- **EXERCISE REQUIREMENTS**
Pull every line containing "yellow" from the entries.

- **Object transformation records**
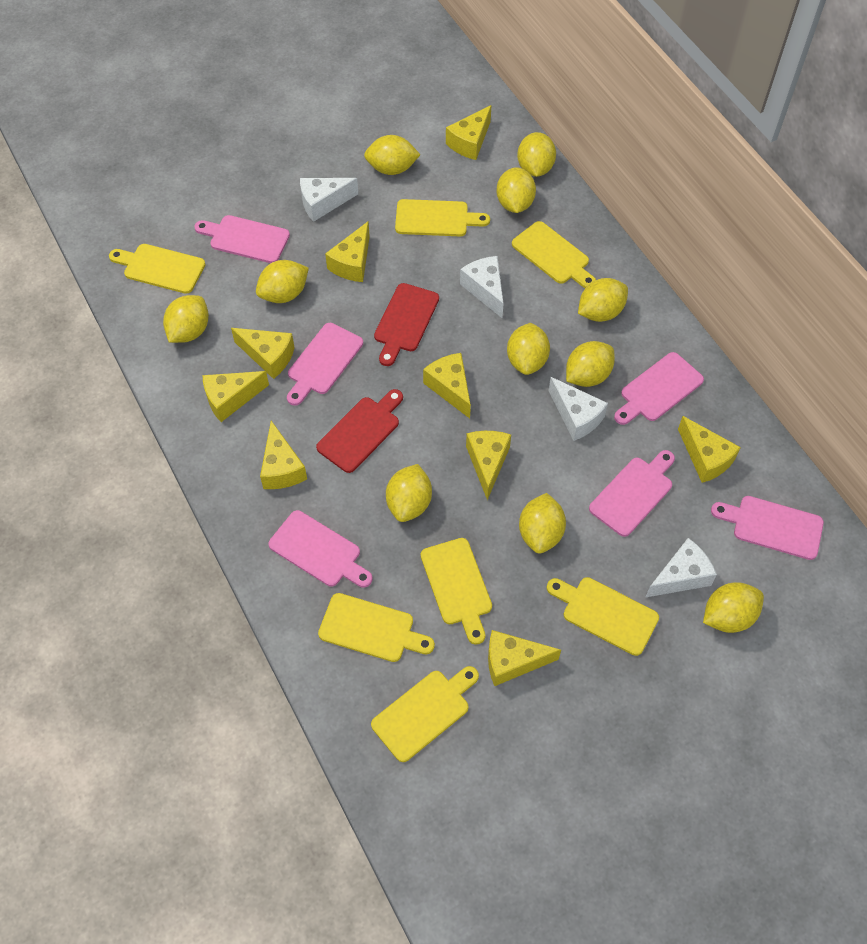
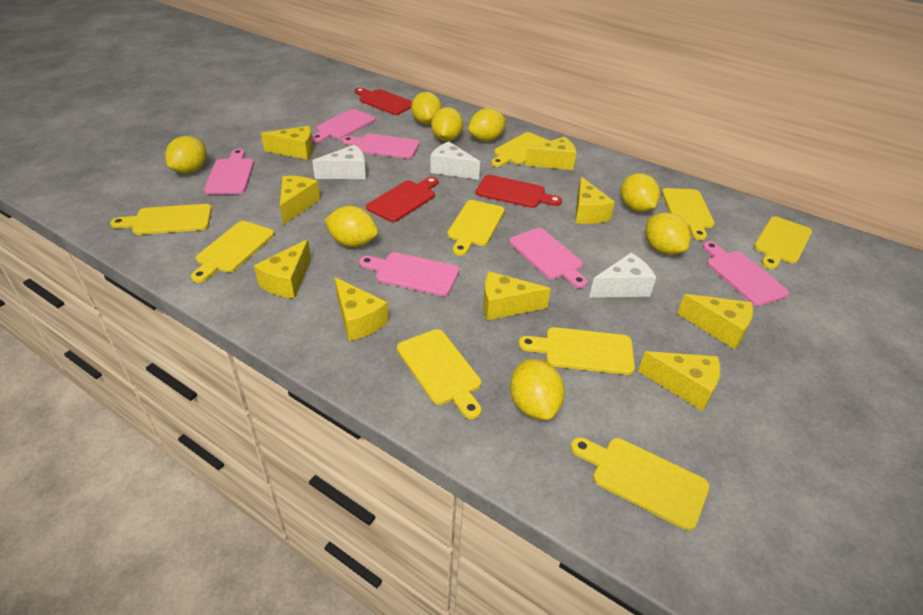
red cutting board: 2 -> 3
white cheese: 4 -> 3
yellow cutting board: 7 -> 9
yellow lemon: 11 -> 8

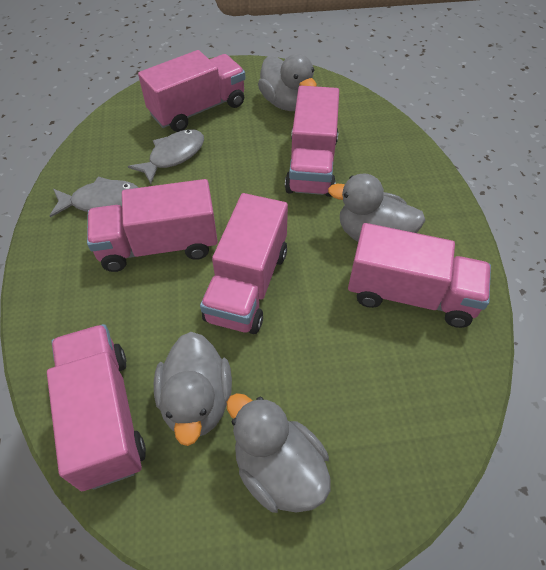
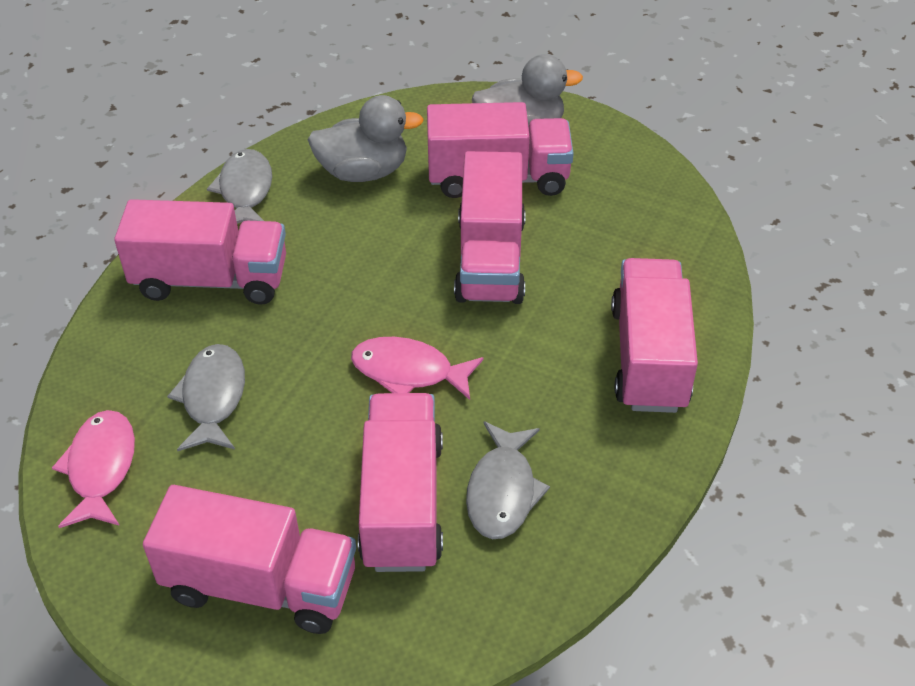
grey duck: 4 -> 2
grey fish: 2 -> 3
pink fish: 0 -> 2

- **ANSWER TO THIS PROBLEM**
yellow cutting board: 7 -> 9
yellow lemon: 11 -> 8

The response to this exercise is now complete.